Your objective:
Transcribe all the lines below exactly. Omit the pictures.

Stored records
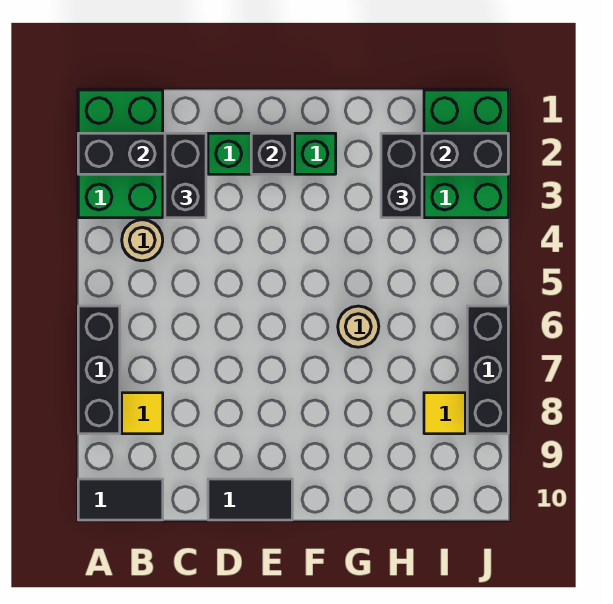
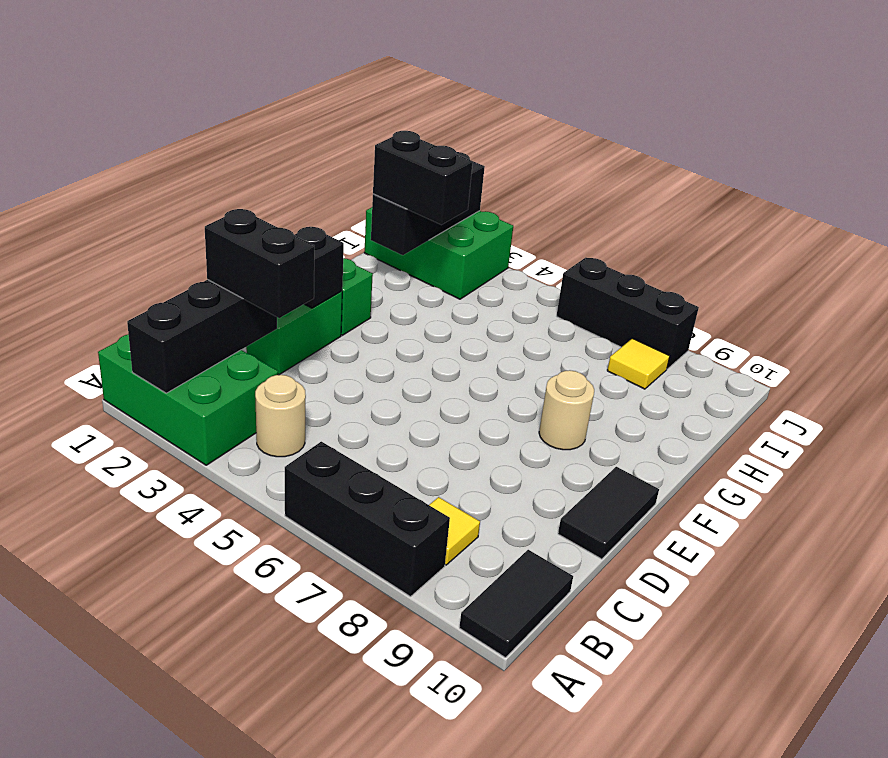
tan round brick G6 level 1 -> tan round brick F8 level 1

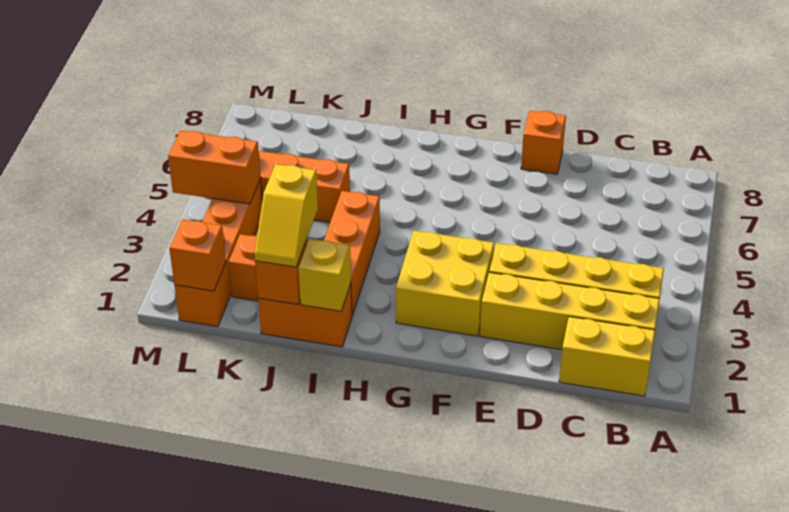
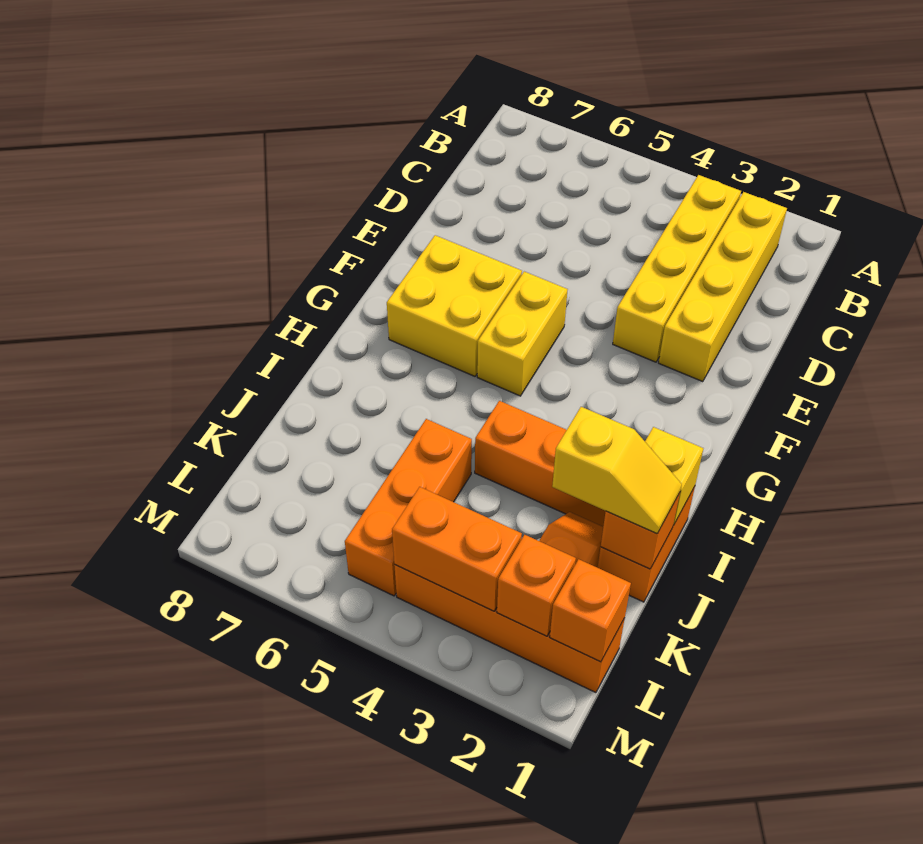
yellow brick B1:C1 level 1 -> yellow brick F5:G5 level 1
orange brick E8 level 1 -> orange brick L2 level 2
yellow brick F2:G3 level 1 -> yellow brick F6:G7 level 1
orange brick L4:M4 level 2 -> orange brick L3:L4 level 2

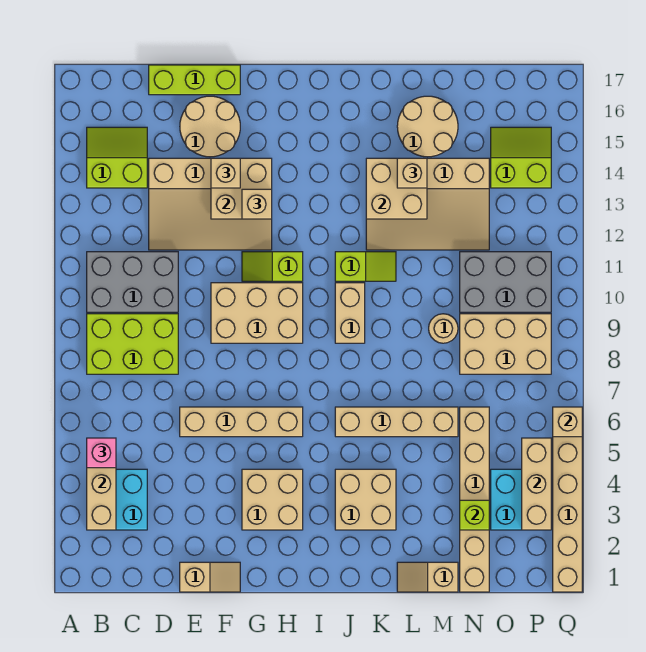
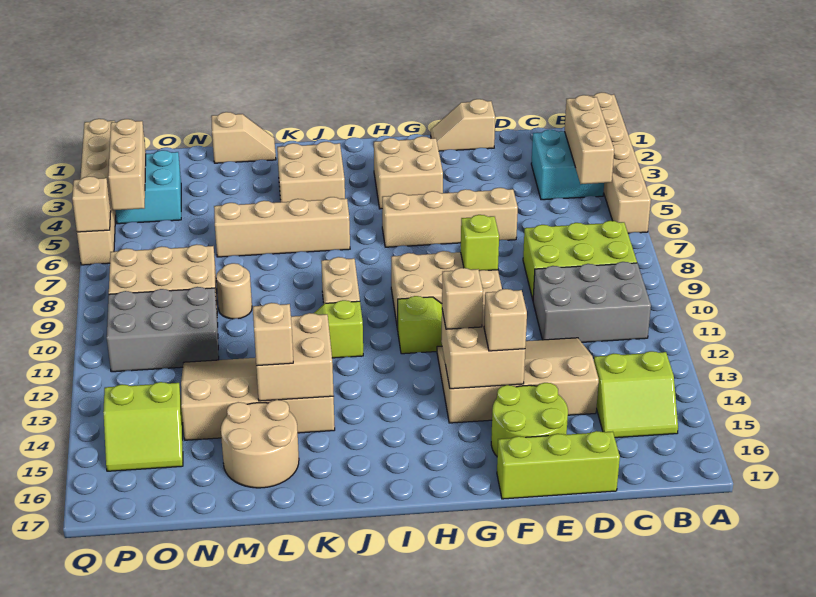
pink brick B5 level 3 -> none
tan round brick E15:F16 level 1 -> lime round brick E15:F16 level 1
tan brick N1:N6 level 1 -> tan brick A1:A6 level 1
lime brick N3 level 2 -> lime brick F9 level 2

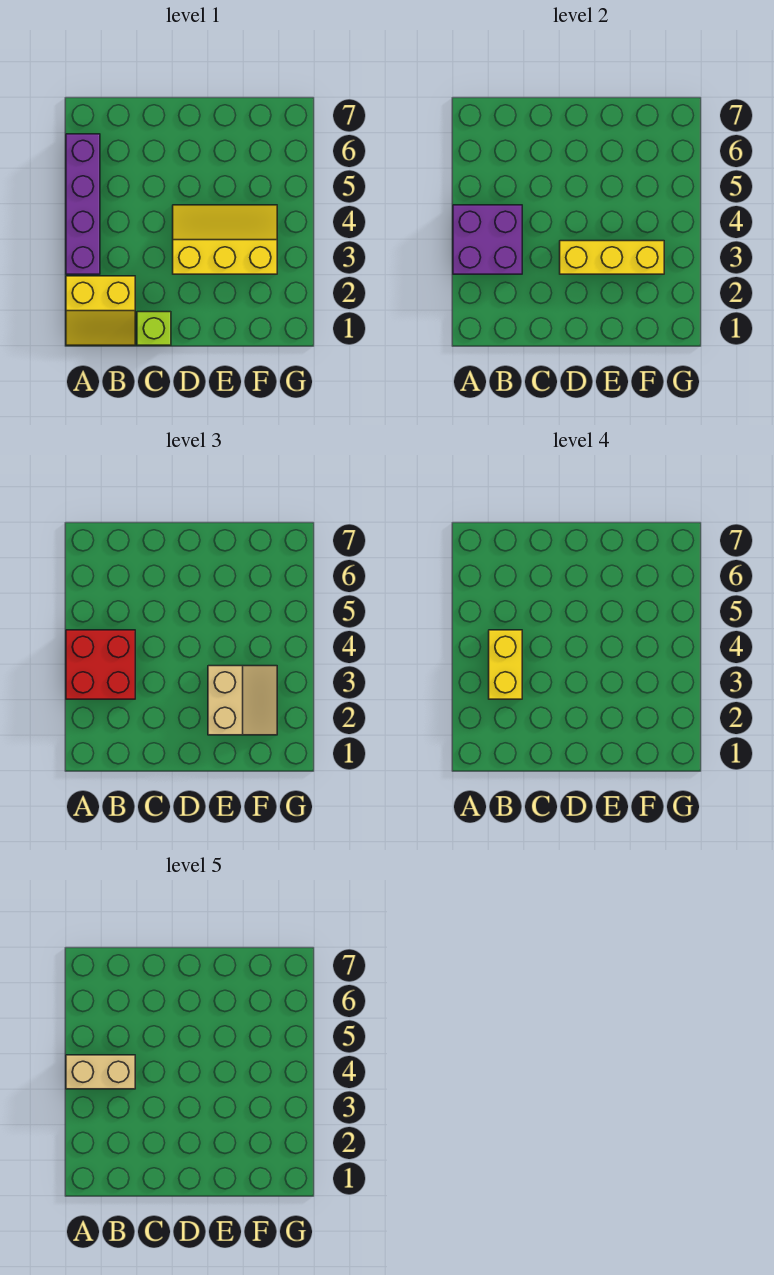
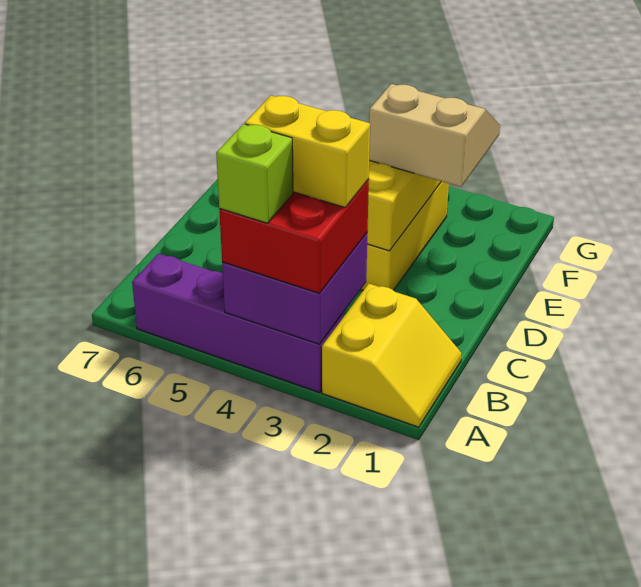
tan brick A4:B4 level 5 -> none
lime brick C1 level 1 -> lime brick A4 level 4

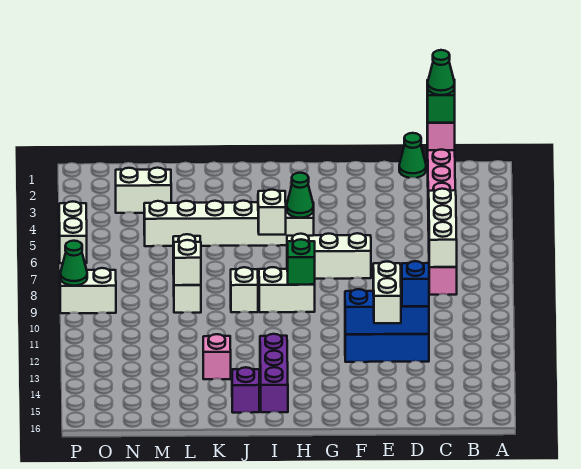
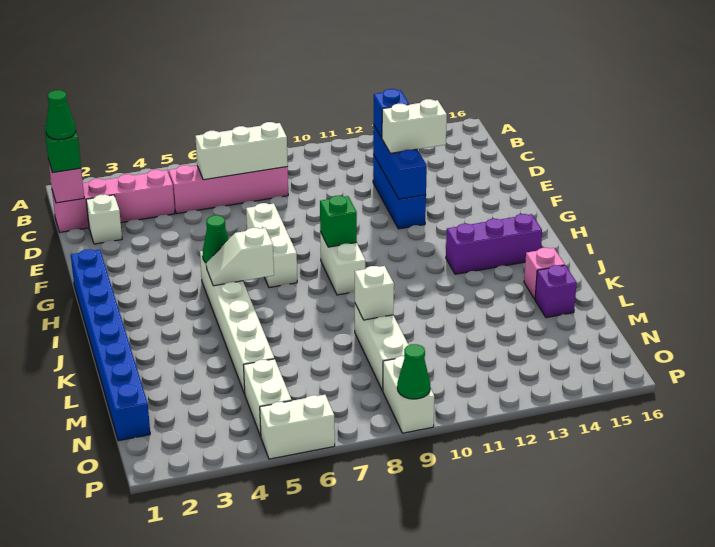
green cone D1 level 1 -> none
none -> blue brick G1:N1 level 1
white brick J9 level 1 -> white brick D2 level 1
purple brick J15 level 1 -> purple brick L15 level 1
pink brick K13 level 1 -> pink brick K15 level 1
white brick L7:L9 level 1 -> white brick L9:N9 level 1
white brick M3:N3 level 1 -> white brick N5:O5 level 1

Answer section:
tan round brick G6 level 1 -> tan round brick F8 level 1

yellow brick B1:C1 level 1 -> yellow brick F5:G5 level 1
orange brick E8 level 1 -> orange brick L2 level 2
yellow brick F2:G3 level 1 -> yellow brick F6:G7 level 1
orange brick L4:M4 level 2 -> orange brick L3:L4 level 2

pink brick B5 level 3 -> none
tan round brick E15:F16 level 1 -> lime round brick E15:F16 level 1
tan brick N1:N6 level 1 -> tan brick A1:A6 level 1
lime brick N3 level 2 -> lime brick F9 level 2

tan brick A4:B4 level 5 -> none
lime brick C1 level 1 -> lime brick A4 level 4

green cone D1 level 1 -> none
none -> blue brick G1:N1 level 1
white brick J9 level 1 -> white brick D2 level 1
purple brick J15 level 1 -> purple brick L15 level 1
pink brick K13 level 1 -> pink brick K15 level 1
white brick L7:L9 level 1 -> white brick L9:N9 level 1
white brick M3:N3 level 1 -> white brick N5:O5 level 1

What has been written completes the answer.